◆ TASK DETAILS ◆
Extract the listing below in full, unchanged.

◆ RECORDS PROVIDED ◆

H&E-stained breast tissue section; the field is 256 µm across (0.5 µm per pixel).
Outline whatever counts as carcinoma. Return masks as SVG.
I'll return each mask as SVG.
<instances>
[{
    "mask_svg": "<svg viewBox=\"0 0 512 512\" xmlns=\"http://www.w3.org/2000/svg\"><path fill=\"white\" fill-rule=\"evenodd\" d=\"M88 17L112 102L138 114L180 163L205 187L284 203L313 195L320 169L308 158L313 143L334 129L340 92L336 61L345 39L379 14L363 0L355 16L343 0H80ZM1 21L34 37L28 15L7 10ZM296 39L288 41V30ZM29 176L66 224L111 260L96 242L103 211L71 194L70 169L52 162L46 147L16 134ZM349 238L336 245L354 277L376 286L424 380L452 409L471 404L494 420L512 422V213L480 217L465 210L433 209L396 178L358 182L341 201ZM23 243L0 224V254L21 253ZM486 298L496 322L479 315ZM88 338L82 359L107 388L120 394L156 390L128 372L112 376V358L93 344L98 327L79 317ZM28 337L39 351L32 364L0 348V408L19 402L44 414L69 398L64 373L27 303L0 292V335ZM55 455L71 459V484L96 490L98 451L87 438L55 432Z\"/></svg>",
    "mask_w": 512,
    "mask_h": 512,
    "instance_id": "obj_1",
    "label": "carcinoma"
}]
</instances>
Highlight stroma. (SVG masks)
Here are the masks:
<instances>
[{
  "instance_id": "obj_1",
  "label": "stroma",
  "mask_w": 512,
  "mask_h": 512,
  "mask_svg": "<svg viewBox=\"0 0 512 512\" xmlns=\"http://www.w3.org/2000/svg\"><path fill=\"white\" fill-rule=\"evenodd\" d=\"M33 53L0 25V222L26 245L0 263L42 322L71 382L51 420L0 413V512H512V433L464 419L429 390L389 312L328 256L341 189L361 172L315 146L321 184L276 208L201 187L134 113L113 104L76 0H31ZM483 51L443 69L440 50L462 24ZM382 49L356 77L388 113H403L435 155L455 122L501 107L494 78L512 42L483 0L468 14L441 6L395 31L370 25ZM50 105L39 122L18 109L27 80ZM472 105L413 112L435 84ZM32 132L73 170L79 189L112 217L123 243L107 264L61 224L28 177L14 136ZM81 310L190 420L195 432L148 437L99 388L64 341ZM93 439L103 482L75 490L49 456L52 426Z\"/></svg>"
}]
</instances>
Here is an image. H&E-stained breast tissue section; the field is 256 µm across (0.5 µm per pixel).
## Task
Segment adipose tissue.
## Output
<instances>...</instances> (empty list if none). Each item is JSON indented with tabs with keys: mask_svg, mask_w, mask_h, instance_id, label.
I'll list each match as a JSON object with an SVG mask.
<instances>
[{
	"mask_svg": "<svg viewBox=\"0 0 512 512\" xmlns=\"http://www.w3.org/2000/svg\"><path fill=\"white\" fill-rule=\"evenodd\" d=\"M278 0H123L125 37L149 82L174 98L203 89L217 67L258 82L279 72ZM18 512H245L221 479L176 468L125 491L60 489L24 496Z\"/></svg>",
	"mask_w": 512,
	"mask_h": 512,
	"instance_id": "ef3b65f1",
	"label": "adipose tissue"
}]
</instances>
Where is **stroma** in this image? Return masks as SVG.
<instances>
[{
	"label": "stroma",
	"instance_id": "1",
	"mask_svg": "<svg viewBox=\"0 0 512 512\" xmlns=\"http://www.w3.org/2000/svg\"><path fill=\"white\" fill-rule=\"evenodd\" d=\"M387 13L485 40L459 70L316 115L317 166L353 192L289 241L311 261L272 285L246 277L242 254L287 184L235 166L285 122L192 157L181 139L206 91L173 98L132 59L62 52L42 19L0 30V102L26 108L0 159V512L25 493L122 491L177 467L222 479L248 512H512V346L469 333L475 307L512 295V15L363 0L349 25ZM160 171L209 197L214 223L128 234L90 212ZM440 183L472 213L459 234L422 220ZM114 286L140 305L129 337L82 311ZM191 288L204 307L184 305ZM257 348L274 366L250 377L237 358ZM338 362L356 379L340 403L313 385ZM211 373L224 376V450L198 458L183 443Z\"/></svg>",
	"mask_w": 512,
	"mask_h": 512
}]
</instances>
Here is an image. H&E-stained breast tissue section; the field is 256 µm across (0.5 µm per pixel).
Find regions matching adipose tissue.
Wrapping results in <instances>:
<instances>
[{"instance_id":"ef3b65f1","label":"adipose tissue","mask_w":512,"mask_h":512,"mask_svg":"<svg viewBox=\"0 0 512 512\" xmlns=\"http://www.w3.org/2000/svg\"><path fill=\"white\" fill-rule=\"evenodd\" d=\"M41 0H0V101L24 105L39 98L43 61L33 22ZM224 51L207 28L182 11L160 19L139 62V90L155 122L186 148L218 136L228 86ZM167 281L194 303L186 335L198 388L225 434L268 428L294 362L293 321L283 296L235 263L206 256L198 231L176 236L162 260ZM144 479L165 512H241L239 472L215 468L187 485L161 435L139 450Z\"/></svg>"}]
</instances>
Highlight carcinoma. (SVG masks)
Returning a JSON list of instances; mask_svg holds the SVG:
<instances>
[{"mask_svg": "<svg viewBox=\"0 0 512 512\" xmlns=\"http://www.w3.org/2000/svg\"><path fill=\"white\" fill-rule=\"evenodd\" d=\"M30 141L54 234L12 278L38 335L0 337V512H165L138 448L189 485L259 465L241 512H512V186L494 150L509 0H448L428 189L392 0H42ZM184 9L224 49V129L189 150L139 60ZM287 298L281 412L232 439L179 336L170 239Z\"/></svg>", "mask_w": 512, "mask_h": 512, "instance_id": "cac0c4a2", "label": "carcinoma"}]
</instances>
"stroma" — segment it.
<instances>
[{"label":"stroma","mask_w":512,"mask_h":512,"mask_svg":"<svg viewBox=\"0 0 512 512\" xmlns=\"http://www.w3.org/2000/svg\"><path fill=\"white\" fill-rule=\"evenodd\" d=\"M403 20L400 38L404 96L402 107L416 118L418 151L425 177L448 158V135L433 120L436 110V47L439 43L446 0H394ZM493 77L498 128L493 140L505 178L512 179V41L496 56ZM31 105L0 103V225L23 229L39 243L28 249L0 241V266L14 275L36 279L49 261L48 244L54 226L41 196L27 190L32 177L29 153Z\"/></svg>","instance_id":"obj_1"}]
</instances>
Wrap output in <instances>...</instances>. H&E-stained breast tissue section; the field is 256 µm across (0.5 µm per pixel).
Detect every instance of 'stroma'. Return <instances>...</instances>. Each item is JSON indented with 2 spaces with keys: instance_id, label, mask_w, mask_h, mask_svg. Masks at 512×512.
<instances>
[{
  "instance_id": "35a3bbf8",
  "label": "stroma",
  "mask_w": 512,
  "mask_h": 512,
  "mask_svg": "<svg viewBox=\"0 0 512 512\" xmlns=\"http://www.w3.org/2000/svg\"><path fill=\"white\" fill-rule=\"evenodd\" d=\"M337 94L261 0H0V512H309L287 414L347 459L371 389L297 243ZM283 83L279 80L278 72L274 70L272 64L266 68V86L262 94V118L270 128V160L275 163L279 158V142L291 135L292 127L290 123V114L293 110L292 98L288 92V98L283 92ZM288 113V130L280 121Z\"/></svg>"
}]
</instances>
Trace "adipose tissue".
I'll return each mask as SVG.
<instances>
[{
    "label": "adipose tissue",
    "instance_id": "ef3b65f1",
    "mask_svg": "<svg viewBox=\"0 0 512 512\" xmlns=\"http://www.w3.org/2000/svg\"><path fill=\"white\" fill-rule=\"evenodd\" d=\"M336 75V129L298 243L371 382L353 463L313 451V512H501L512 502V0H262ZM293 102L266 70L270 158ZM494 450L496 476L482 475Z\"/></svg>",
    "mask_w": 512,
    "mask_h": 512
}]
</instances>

◆ FULL OUTPUT ◆
H&E-stained breast tissue section; the field is 256 µm across (0.5 µm per pixel).
Outline whatever counts as carcinoma. Return masks as SVG.
I'll return each mask as SVG.
<instances>
[{
    "mask_svg": "<svg viewBox=\"0 0 512 512\" xmlns=\"http://www.w3.org/2000/svg\"><path fill=\"white\" fill-rule=\"evenodd\" d=\"M88 17L112 102L138 114L180 163L205 187L284 203L313 195L320 169L308 158L313 143L334 129L340 92L336 61L345 39L379 14L363 0L355 16L343 0H80ZM1 21L34 37L28 15L7 10ZM296 39L288 41V30ZM29 176L66 224L111 260L96 242L103 211L71 194L70 169L52 162L46 147L16 134ZM349 238L336 245L354 277L376 286L424 380L452 409L471 404L494 420L512 422V213L480 217L465 210L433 209L396 178L358 182L341 201ZM23 243L0 224V254L21 253ZM486 298L496 322L479 315ZM88 338L82 359L107 388L120 394L156 390L128 372L112 376V358L93 344L98 327L79 317ZM28 337L39 351L32 364L0 348V408L19 402L44 414L69 398L64 373L27 303L0 292V335ZM55 455L71 459V484L96 490L98 451L87 438L55 432Z\"/></svg>",
    "mask_w": 512,
    "mask_h": 512,
    "instance_id": "obj_1",
    "label": "carcinoma"
}]
</instances>
Highlight stroma. (SVG masks)
Here are the masks:
<instances>
[{
  "instance_id": "obj_1",
  "label": "stroma",
  "mask_w": 512,
  "mask_h": 512,
  "mask_svg": "<svg viewBox=\"0 0 512 512\" xmlns=\"http://www.w3.org/2000/svg\"><path fill=\"white\" fill-rule=\"evenodd\" d=\"M33 53L0 25V222L26 245L0 263L42 322L71 382L51 420L0 413V512H512V433L464 419L429 390L389 312L328 256L341 189L361 172L315 146L321 184L276 208L201 187L134 113L113 104L76 0H31ZM483 51L443 69L440 50L462 24ZM382 49L356 77L388 113H403L435 155L455 122L501 107L494 78L512 42L483 0L468 14L441 6L395 31L370 25ZM50 105L39 122L18 109L27 80ZM472 105L413 112L435 84ZM32 132L73 170L79 189L112 217L123 243L107 264L61 224L28 177L14 136ZM81 310L190 420L195 432L148 437L99 388L64 341ZM93 439L103 482L75 490L49 456L52 426Z\"/></svg>"
}]
</instances>
Here is an image. H&E-stained breast tissue section; the field is 256 µm across (0.5 µm per pixel).
## Task
Segment adipose tissue.
## Output
<instances>...</instances> (empty list if none). Each item is JSON indented with tabs with keys: mask_svg, mask_w, mask_h, instance_id, label.
I'll list each match as a JSON object with an SVG mask.
<instances>
[{
	"mask_svg": "<svg viewBox=\"0 0 512 512\" xmlns=\"http://www.w3.org/2000/svg\"><path fill=\"white\" fill-rule=\"evenodd\" d=\"M278 0H123L125 37L149 82L174 98L203 89L217 67L258 82L279 72ZM18 512H245L221 479L176 468L125 491L60 489L24 496Z\"/></svg>",
	"mask_w": 512,
	"mask_h": 512,
	"instance_id": "ef3b65f1",
	"label": "adipose tissue"
}]
</instances>
Where is **stroma** in this image? Return masks as SVG.
<instances>
[{
	"label": "stroma",
	"instance_id": "1",
	"mask_svg": "<svg viewBox=\"0 0 512 512\" xmlns=\"http://www.w3.org/2000/svg\"><path fill=\"white\" fill-rule=\"evenodd\" d=\"M387 13L485 40L459 70L316 115L317 166L353 192L289 241L311 261L272 285L246 277L242 254L287 184L235 166L285 122L192 157L181 139L206 91L173 98L132 59L62 52L42 19L0 30V102L26 108L0 159V512L25 493L122 491L177 467L222 479L248 512H512V346L469 333L475 307L512 295V15L363 0L349 25ZM160 171L209 197L214 223L128 234L90 212ZM440 183L472 213L459 234L422 220ZM114 286L140 305L129 337L82 311ZM191 288L204 307L184 305ZM257 348L274 366L250 377L237 358ZM338 362L356 379L340 403L313 385ZM211 373L224 376V450L198 458L183 443Z\"/></svg>",
	"mask_w": 512,
	"mask_h": 512
}]
</instances>
Here is an image. H&E-stained breast tissue section; the field is 256 µm across (0.5 µm per pixel).
Find regions matching adipose tissue.
Wrapping results in <instances>:
<instances>
[{"instance_id":"ef3b65f1","label":"adipose tissue","mask_w":512,"mask_h":512,"mask_svg":"<svg viewBox=\"0 0 512 512\" xmlns=\"http://www.w3.org/2000/svg\"><path fill=\"white\" fill-rule=\"evenodd\" d=\"M41 0H0V101L24 105L39 98L43 61L33 22ZM224 51L207 28L182 11L160 19L139 62V90L155 122L186 148L218 136L228 86ZM167 281L194 303L186 335L198 388L225 434L268 428L294 362L293 321L283 296L235 263L206 256L198 231L176 236L162 260ZM144 479L165 512H241L239 472L215 468L187 485L161 435L139 450Z\"/></svg>"}]
</instances>
Highlight carcinoma. (SVG masks)
Returning a JSON list of instances; mask_svg holds the SVG:
<instances>
[{"mask_svg": "<svg viewBox=\"0 0 512 512\" xmlns=\"http://www.w3.org/2000/svg\"><path fill=\"white\" fill-rule=\"evenodd\" d=\"M30 141L54 234L12 278L38 335L0 337V512H165L138 448L189 485L259 465L241 512H512V186L494 150L509 0H448L428 189L392 0H42ZM184 9L224 49V129L189 150L139 60ZM287 298L281 412L232 439L179 336L170 239Z\"/></svg>", "mask_w": 512, "mask_h": 512, "instance_id": "cac0c4a2", "label": "carcinoma"}]
</instances>
"stroma" — segment it.
<instances>
[{"label":"stroma","mask_w":512,"mask_h":512,"mask_svg":"<svg viewBox=\"0 0 512 512\" xmlns=\"http://www.w3.org/2000/svg\"><path fill=\"white\" fill-rule=\"evenodd\" d=\"M403 20L400 38L404 96L402 107L416 118L418 151L425 177L448 158V135L433 120L436 110V47L439 43L446 0H394ZM493 77L498 128L493 140L505 178L512 179V41L496 56ZM31 105L0 103V225L23 229L39 243L28 249L0 241V266L14 275L36 279L49 261L48 244L54 226L41 196L27 190L32 177L29 153Z\"/></svg>","instance_id":"obj_1"}]
</instances>
Wrap output in <instances>...</instances>. H&E-stained breast tissue section; the field is 256 µm across (0.5 µm per pixel).
Detect every instance of 'stroma'. Return <instances>...</instances>. Each item is JSON indented with 2 spaces with keys: instance_id, label, mask_w, mask_h, mask_svg. Masks at 512×512.
<instances>
[{
  "instance_id": "35a3bbf8",
  "label": "stroma",
  "mask_w": 512,
  "mask_h": 512,
  "mask_svg": "<svg viewBox=\"0 0 512 512\" xmlns=\"http://www.w3.org/2000/svg\"><path fill=\"white\" fill-rule=\"evenodd\" d=\"M337 94L261 0H0V512H309L287 414L347 459L371 389L297 243ZM283 83L279 80L278 72L274 70L272 64L266 68V86L262 94V118L270 128V160L275 163L279 158V142L291 135L292 127L290 123V114L293 110L292 98L288 92V98L283 92ZM288 113V130L280 121Z\"/></svg>"
}]
</instances>
Trace "adipose tissue".
I'll return each mask as SVG.
<instances>
[{
    "label": "adipose tissue",
    "instance_id": "ef3b65f1",
    "mask_svg": "<svg viewBox=\"0 0 512 512\" xmlns=\"http://www.w3.org/2000/svg\"><path fill=\"white\" fill-rule=\"evenodd\" d=\"M336 75V129L298 243L371 382L353 463L313 451V512H501L512 502V0H262ZM293 102L266 70L270 158ZM494 450L496 476L482 475Z\"/></svg>",
    "mask_w": 512,
    "mask_h": 512
}]
</instances>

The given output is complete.